■ TASK DETAILS
Copy nothing but the lines below running from the line containing "LIGHT pin OUT: D13 -> A2" through the line containing "AUDIO3 pin BUSY: D2 -> TX", both end lines included.

_____

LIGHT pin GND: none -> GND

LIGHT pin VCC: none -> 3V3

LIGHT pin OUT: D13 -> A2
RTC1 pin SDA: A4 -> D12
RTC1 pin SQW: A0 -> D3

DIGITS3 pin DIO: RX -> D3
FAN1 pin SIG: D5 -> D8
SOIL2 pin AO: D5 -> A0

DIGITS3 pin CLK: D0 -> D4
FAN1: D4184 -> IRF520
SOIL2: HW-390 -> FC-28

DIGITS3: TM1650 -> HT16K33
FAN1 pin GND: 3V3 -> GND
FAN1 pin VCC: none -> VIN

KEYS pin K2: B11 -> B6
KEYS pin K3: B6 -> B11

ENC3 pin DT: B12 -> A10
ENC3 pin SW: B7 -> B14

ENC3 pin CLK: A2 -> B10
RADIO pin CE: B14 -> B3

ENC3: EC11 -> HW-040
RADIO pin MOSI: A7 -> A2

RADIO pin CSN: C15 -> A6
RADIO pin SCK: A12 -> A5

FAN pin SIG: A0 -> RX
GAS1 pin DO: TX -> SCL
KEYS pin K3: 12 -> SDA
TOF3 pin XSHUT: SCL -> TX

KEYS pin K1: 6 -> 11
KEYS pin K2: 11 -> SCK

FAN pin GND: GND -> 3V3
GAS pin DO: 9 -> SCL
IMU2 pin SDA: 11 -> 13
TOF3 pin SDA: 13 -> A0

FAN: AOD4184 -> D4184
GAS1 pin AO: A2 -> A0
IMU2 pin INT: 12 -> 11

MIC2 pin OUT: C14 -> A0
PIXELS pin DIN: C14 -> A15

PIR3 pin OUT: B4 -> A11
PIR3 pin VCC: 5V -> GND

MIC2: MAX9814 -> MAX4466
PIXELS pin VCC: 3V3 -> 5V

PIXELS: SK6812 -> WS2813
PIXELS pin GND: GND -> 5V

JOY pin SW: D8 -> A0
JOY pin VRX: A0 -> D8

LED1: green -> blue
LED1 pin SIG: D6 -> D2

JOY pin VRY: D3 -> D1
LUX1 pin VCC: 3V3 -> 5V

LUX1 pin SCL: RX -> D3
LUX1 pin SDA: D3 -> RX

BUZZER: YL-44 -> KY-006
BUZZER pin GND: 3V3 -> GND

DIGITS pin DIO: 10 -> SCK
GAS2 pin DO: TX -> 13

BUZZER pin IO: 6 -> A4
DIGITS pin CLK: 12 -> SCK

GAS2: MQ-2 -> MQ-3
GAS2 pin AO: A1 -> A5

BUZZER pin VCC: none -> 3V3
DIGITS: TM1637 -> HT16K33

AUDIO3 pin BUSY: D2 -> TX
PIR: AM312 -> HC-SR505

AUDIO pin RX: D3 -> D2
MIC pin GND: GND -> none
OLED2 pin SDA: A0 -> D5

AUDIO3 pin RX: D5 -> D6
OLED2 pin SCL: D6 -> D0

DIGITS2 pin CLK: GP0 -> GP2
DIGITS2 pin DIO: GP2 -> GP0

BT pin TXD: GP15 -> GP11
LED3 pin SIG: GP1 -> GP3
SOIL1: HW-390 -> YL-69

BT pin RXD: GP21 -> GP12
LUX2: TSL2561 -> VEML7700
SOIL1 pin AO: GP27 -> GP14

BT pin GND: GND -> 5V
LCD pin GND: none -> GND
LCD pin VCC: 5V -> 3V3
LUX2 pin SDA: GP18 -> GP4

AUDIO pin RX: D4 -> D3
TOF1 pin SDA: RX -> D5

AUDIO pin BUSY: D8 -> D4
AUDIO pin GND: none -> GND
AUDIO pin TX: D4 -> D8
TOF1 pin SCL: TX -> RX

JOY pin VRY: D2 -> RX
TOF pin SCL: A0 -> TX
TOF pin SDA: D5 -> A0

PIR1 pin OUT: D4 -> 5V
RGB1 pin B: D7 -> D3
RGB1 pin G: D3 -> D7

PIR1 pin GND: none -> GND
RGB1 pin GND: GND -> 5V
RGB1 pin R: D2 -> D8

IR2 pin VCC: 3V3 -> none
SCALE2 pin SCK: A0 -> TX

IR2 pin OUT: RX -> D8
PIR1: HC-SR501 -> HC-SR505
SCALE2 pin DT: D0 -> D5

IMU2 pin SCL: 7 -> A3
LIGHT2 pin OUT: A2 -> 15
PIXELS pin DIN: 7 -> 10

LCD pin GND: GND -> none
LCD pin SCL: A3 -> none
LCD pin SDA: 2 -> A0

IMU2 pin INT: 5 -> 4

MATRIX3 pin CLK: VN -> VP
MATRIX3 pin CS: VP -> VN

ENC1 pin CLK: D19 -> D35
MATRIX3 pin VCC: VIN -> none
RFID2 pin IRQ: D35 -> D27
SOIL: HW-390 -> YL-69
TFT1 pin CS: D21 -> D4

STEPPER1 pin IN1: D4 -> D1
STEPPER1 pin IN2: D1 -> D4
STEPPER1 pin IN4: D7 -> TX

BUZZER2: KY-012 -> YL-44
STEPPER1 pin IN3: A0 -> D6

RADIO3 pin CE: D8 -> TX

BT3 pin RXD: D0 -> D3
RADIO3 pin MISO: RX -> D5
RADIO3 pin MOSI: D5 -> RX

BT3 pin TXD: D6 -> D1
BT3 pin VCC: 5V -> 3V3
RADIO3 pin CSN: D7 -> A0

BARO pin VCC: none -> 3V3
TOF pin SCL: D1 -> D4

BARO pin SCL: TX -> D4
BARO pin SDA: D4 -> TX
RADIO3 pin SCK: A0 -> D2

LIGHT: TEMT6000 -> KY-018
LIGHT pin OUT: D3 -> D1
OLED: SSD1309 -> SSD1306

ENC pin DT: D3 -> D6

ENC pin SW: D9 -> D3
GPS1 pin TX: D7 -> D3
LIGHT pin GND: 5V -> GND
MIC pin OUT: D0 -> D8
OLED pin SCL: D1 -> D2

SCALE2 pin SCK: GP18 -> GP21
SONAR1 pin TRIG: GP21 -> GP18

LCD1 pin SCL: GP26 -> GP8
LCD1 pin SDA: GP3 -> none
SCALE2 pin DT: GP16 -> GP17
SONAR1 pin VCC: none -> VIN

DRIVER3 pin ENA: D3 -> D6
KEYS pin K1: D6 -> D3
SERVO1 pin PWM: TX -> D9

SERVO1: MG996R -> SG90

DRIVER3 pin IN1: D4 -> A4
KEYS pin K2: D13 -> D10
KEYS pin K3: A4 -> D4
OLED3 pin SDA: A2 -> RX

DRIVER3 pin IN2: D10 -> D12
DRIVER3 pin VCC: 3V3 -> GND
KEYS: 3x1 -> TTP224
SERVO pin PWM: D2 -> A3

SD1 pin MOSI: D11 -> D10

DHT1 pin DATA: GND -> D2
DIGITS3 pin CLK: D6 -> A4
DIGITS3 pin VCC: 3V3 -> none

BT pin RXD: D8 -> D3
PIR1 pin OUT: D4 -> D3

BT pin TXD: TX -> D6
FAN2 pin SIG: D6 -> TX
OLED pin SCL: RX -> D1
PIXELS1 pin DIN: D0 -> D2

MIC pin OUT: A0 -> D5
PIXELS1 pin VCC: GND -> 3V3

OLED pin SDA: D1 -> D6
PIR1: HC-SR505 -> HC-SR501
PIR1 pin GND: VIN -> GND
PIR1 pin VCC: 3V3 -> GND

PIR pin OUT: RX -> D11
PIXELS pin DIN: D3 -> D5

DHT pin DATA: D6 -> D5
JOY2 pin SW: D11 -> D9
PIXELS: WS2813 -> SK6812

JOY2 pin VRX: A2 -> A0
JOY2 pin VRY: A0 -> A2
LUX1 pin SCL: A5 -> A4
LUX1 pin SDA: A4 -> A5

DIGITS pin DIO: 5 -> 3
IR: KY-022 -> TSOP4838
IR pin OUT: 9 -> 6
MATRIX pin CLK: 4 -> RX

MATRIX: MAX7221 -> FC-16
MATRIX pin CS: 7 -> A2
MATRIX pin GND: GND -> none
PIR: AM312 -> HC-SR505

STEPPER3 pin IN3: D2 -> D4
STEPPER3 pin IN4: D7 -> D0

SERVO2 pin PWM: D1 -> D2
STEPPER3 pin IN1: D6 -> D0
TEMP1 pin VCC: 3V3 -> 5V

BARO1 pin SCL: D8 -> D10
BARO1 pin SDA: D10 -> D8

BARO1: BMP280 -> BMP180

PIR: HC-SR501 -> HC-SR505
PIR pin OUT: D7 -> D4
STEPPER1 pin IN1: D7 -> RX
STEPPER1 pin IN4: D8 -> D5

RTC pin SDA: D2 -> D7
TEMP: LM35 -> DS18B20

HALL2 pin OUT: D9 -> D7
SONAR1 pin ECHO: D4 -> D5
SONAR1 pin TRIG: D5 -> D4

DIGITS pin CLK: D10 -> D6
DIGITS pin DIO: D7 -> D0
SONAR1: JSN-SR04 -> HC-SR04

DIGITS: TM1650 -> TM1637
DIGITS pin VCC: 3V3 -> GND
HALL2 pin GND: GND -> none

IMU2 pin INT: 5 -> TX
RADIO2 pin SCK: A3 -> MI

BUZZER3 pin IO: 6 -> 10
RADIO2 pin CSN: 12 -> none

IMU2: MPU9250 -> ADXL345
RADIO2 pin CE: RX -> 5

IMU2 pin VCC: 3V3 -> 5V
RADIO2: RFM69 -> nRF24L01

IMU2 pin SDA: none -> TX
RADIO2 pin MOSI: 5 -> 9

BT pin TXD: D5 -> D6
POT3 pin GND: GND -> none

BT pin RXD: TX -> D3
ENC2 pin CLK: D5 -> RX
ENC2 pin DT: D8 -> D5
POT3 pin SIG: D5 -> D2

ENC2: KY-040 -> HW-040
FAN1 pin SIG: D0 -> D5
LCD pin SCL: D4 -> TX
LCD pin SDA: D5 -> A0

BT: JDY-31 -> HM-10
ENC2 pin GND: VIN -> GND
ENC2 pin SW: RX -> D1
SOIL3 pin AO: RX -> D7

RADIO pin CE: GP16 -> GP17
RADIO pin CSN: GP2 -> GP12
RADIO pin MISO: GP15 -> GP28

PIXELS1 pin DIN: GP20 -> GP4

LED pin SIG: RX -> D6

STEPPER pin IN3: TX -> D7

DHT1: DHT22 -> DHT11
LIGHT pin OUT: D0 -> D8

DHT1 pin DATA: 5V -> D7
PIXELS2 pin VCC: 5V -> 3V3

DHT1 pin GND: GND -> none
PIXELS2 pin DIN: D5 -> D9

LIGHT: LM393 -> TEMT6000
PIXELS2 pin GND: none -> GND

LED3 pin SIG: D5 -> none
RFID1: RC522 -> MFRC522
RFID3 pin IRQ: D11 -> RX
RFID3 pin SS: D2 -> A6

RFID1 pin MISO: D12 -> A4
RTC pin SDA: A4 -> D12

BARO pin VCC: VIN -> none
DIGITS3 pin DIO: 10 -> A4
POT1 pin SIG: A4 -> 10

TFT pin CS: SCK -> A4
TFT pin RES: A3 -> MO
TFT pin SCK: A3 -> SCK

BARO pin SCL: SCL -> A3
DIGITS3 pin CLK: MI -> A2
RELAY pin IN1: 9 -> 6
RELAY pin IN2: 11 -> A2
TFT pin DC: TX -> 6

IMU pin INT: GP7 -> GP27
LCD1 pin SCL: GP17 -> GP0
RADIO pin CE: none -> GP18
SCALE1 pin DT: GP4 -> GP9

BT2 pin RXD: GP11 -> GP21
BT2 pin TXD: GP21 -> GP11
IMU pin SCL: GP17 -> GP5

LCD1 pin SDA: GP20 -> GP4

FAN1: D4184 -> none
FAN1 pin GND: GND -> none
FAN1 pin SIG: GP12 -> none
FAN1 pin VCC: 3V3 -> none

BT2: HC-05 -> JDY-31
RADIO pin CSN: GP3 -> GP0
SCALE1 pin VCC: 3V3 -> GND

_____

■ ANSWER BELOW
LIGHT pin OUT: D13 -> A2
RTC1 pin SDA: A4 -> D12
RTC1 pin SQW: A0 -> D3

DIGITS3 pin DIO: RX -> D3
FAN1 pin SIG: D5 -> D8
SOIL2 pin AO: D5 -> A0

DIGITS3 pin CLK: D0 -> D4
FAN1: D4184 -> IRF520
SOIL2: HW-390 -> FC-28

DIGITS3: TM1650 -> HT16K33
FAN1 pin GND: 3V3 -> GND
FAN1 pin VCC: none -> VIN

KEYS pin K2: B11 -> B6
KEYS pin K3: B6 -> B11

ENC3 pin DT: B12 -> A10
ENC3 pin SW: B7 -> B14

ENC3 pin CLK: A2 -> B10
RADIO pin CE: B14 -> B3

ENC3: EC11 -> HW-040
RADIO pin MOSI: A7 -> A2

RADIO pin CSN: C15 -> A6
RADIO pin SCK: A12 -> A5

FAN pin SIG: A0 -> RX
GAS1 pin DO: TX -> SCL
KEYS pin K3: 12 -> SDA
TOF3 pin XSHUT: SCL -> TX

KEYS pin K1: 6 -> 11
KEYS pin K2: 11 -> SCK

FAN pin GND: GND -> 3V3
GAS pin DO: 9 -> SCL
IMU2 pin SDA: 11 -> 13
TOF3 pin SDA: 13 -> A0

FAN: AOD4184 -> D4184
GAS1 pin AO: A2 -> A0
IMU2 pin INT: 12 -> 11

MIC2 pin OUT: C14 -> A0
PIXELS pin DIN: C14 -> A15

PIR3 pin OUT: B4 -> A11
PIR3 pin VCC: 5V -> GND

MIC2: MAX9814 -> MAX4466
PIXELS pin VCC: 3V3 -> 5V

PIXELS: SK6812 -> WS2813
PIXELS pin GND: GND -> 5V

JOY pin SW: D8 -> A0
JOY pin VRX: A0 -> D8

LED1: green -> blue
LED1 pin SIG: D6 -> D2

JOY pin VRY: D3 -> D1
LUX1 pin VCC: 3V3 -> 5V

LUX1 pin SCL: RX -> D3
LUX1 pin SDA: D3 -> RX

BUZZER: YL-44 -> KY-006
BUZZER pin GND: 3V3 -> GND

DIGITS pin DIO: 10 -> SCK
GAS2 pin DO: TX -> 13

BUZZER pin IO: 6 -> A4
DIGITS pin CLK: 12 -> SCK

GAS2: MQ-2 -> MQ-3
GAS2 pin AO: A1 -> A5

BUZZER pin VCC: none -> 3V3
DIGITS: TM1637 -> HT16K33

AUDIO3 pin BUSY: D2 -> TX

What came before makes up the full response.